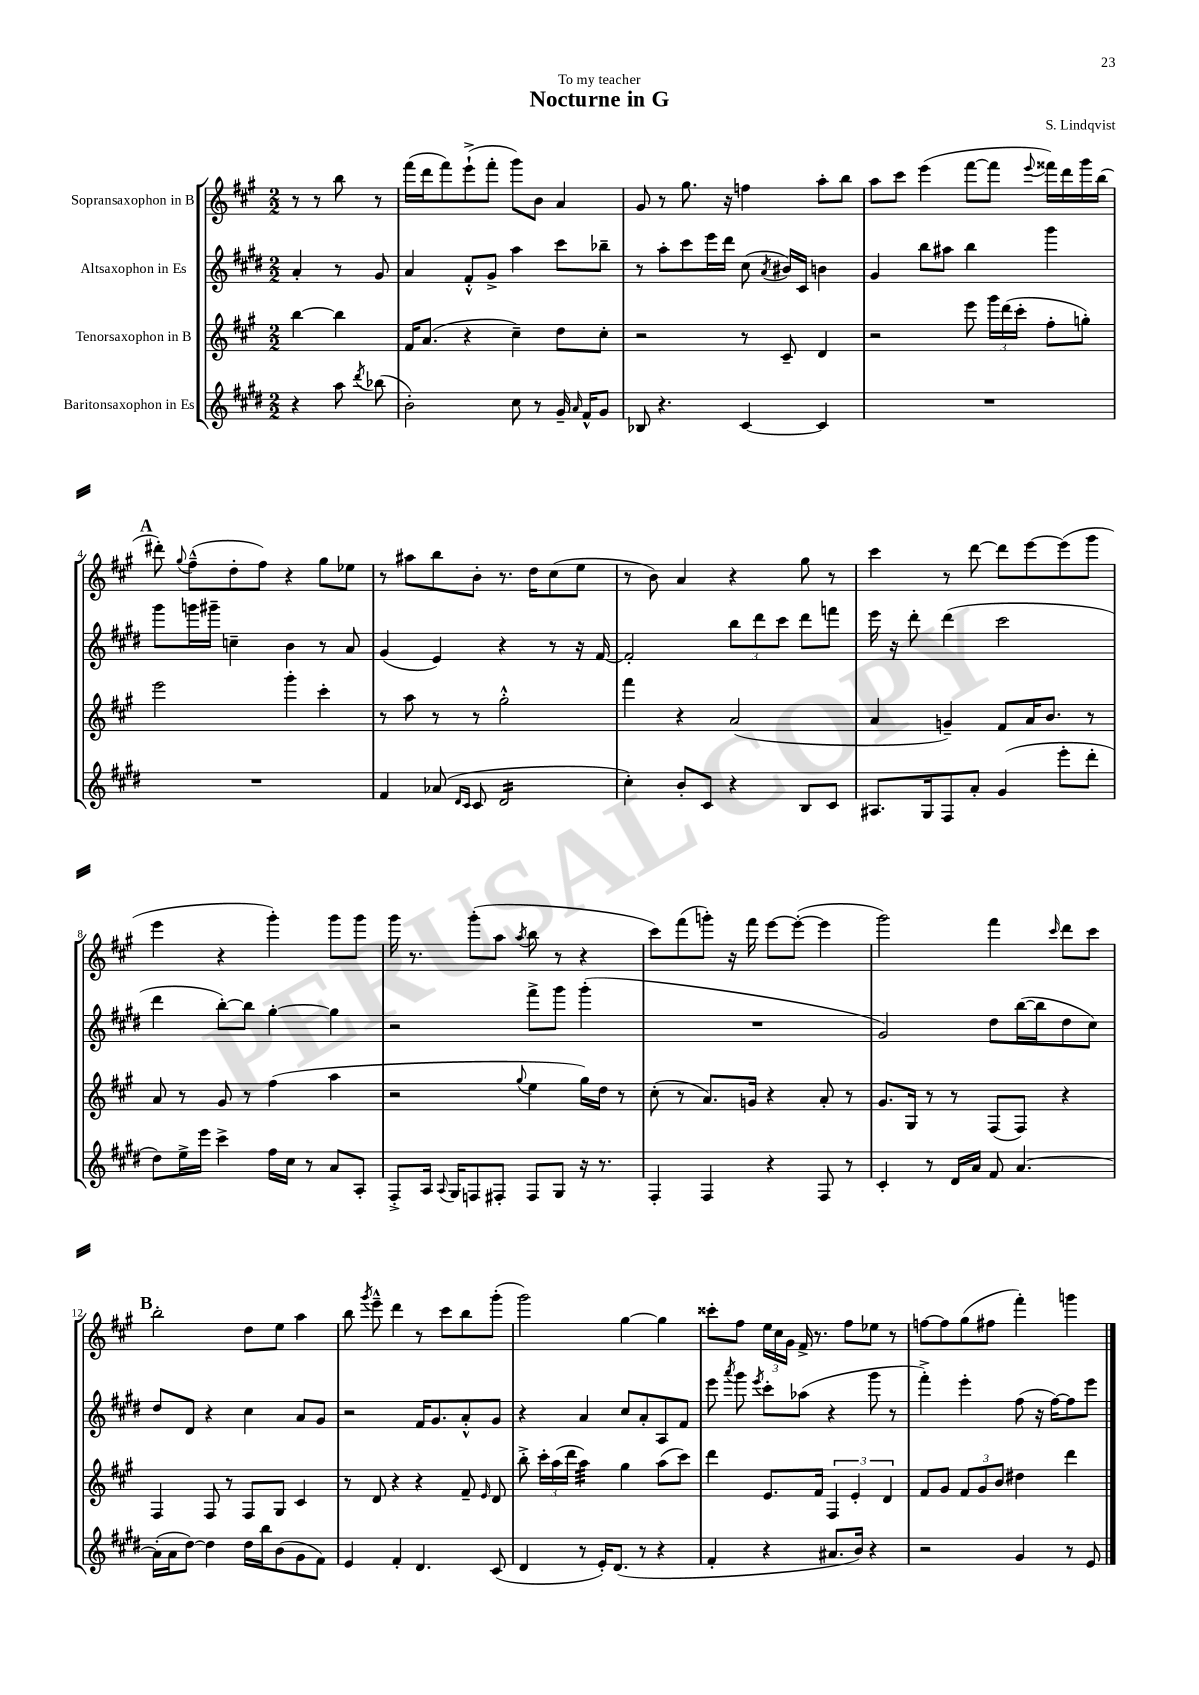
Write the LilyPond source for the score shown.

\header { title = "Nocturne in G" composer = "S. Lindqvist" dedication = "To my teacher" }
<<
\new StaffGroup <<
\new Staff = "s0" \with { instrumentName = "Sopransaxophon in B" } {
    \clef treble \key a \major \numericTimeSignature \time 2/2 \partial 2
    \autoBeamOff r8 r8 b''8 r8 |
    fis'''16[( d'''16 fis'''8) e'''8-!->( fis'''8]-. gis'''8[) b'8] a'4 |
    gis'8 r8 gis''8. r16 f''4 a''8[-. b''8] |
    a''8[ cis'''8] e'''4( fis'''8[~ fis'''8] \appoggiatura { e'''8 } fisis'''16[) d'''16 gis'''16 b''16]( |
    \mark \markup { \bold "A" } dis'''8-.) \appoggiatura { gis''8 } fis''8[---^( d''8-. fis''8]) r4 gis''8[ ees''8] |
    r8 ais''8[ b''8 b'8]-. r8. d''16[ cis''8( e''8] |
    r8 b'8) a'4 r4 gis''8 r8 |
    cis'''4 r8 d'''8~ d'''8[ e'''8~ e'''8( gis'''8] |
    e'''4 r4 gis'''4-.) gis'''8[ gis'''8] |
    gis'''16 r8. gis'''8[-.( a''8] \acciaccatura { a''8 } b''8 r8 r4 |
    cis'''8[) fis'''8( g'''8]-.) r16 fis'''16 e'''8[~ e'''8]~-.( e'''4 |
    gis'''2) fis'''4 \grace { cis'''16 } d'''8[ cis'''8] |
    \mark \markup { \bold "B" } b''2-. d''8[ e''8] a''4 |
    b''8 \acciaccatura { gis'''8 } e'''8---^ d'''4 r8 cis'''8[ b''8 gis'''8]-.( |
    gis'''2) gis''4~ gis''4 |
    cisis'''8[-. fis''8] \tuplet 3/2 { e''16[ cis''16 gis'16] } fis'16-> r8. fis''8[ ees''8] r8 |
    f''8[~ f''8 gis''8( fis''8] fis'''4-.) g'''4 \bar "|." |
}
\new Staff = "s1" \with { instrumentName = "Altsaxophon in Es" } {
    \clef treble \key e \major \numericTimeSignature \time 2/2 \partial 2
    \autoBeamOff a'4-. r8 gis'8 |
    a'4 fis'8[-.-^ gis'8]-> a''4 cis'''8[ bes''8]-- |
    r8 a''8[-. cis'''8 e'''16 dis'''16] cis''8( \acciaccatura { a'8 } bis'16[) cis'16] b'4 |
    gis'4 b''8[ ais''8] b''4 gis'''4 |
    \mark \markup { \bold "A" } gis'''8[ g'''16 gis'''16]-- c''4-- b'4 r8 a'8 |
    gis'4( e'4) r4 r8 r16 fis'16~ |
    fis'2-. \tuplet 3/2 { b''8[ dis'''8 cis'''8] } dis'''8[ f'''8] |
    e'''16 r16 dis'''8-. dis'''4( cis'''2 |
    dis'''4 b''8[~-.) b''8] gis''4~-. gis''4 |
    r2 fis'''8[-> gis'''8] gis'''4-.( |
    R1 |
    gis'2) dis''8[ b''16~( b''16 dis''8 cis''8]) |
    \mark \markup { \bold "B" } dis''8[ dis'8] r4 cis''4 a'8[ gis'8] |
    r2 fis'16[ gis'8. a'8-.-^ gis'8] |
    r4 a'4 cis''8[ a'8-. a8 fis'8] |
    e'''8 \acciaccatura { a'''8 } gis'''8 \acciaccatura { e'''8 } cis'''8[-. aes''8]( r4 gis'''8 r8 |
    fis'''4-.->) e'''4-. fis''8( r16 fis''16[~) fis''8 e'''8] \bar "|." |
}
\new Staff = "s2" \with { instrumentName = "Tenorsaxophon in B" } {
    \clef treble \key a \major \numericTimeSignature \time 2/2 \partial 2
    \autoBeamOff b''4~ b''4 |
    fis'16[ a'8.]( r4 cis''4--) d''8[ cis''8]-. |
    r2 r8 cis'8-- d'4 |
    r2 e'''8 \tuplet 3/2 { gis'''16[ d'''16( cis'''16]-. } fis''8[-. g''8]-.) |
    \mark \markup { \bold "A" } e'''2 gis'''4-. cis'''4-. |
    r8 a''8 r8 r8 gis''2-.-^ |
    fis'''4 r4 a'2( |
    a'4 g'4--) fis'8[ a'16 b'8.] r8 |
    a'8 r8 gis'8 r8 fis''4( a''4 |
    r2 \appoggiatura { gis''8 } e''4 gis''16[) d''16] r8 |
    cis''8-.( r8 a'8.[) g'16] r4 a'8-. r8 |
    gis'8.[ gis16] r8 r8 fis8[( fis8]) r4 |
    \mark \markup { \bold "B" } fis4 fis8 r8 fis8[ gis8] cis'4 |
    r8 d'8 r4 r4 fis'8-- \grace { e'16 } d'8 |
    b''8-.-> \tuplet 3/2 { cis'''16[-. a''16( d'''16] } a''4:32) gis''4 a''8[( cis'''8]) |
    d'''4 e'8.[ fis'16] \tuplet 3/2 { fis4 e'4-. d'4 } |
    fis'8[ gis'8] \tuplet 3/2 { fis'8[ gis'8 b'8] } dis''4 d'''4 \bar "|." |
}
\new Staff = "s3" \with { instrumentName = "Baritonsaxophon in Es" } {
    \clef treble \key e \major \numericTimeSignature \time 2/2 \partial 2
    \autoBeamOff r4 a''8 \acciaccatura { dis'''8 } bes''8( |
    b'2-.) cis''8 r8 gis'16-- \grace { a'16 } fis'16[-^ gis'8] |
    bes8 r4. cis'4~ cis'4 |
    R1 |
    \mark \markup { \bold "A" } R1 |
    fis'4 aes'8( \grace { dis'16[ cis'16] } cis'8 dis'2:16 |
    cis''4-.) b'8[-. cis'8] r4 b8[ cis'8] |
    ais8.[ gis16 fis8 a'8]-. gis'4( e'''8[-. dis'''8]-. |
    dis''8[) e''16-> e'''16] cis'''4-> fis''16[ cis''16] r8 a'8[ a8]-. |
    fis8[-.-> a16] \appoggiatura { a8 } gis16[ f8 fis8]-. fis8[ gis8] r16 r8. |
    fis4-. fis4 r4 fis8 r8 |
    cis'4-. r8 dis'16[ a'16] fis'8 a'4.~ |
    \mark \markup { \bold "B" } a'16[-.( a'16 dis''8]~) dis''4 dis''16[ b''16 b'8( gis'8 fis'8]) |
    e'4 fis'4-. dis'4. cis'8( |
    dis'4 r8 e'16[-.) dis'8.]( r8 r4 |
    fis'4-. r4 ais'8.[ b'16]) r4 |
    r2 gis'4 r8 e'8 \bar "|." |
}
>>
>>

**Required task**
List every line in the records that contains the word "grace", copying each line in full.

**Exercise response**
    gis'''2) fis'''4 \grace { cis'''16 } d'''8[ cis'''8] |
    r8 d'8 r4 r4 fis'8-- \grace { e'16 } d'8 |
    b'2-.) cis''8 r8 gis'16-- \grace { a'16 } fis'16[-^ gis'8] |
    fis'4 aes'8( \grace { dis'16[ cis'16] } cis'8 dis'2:16 |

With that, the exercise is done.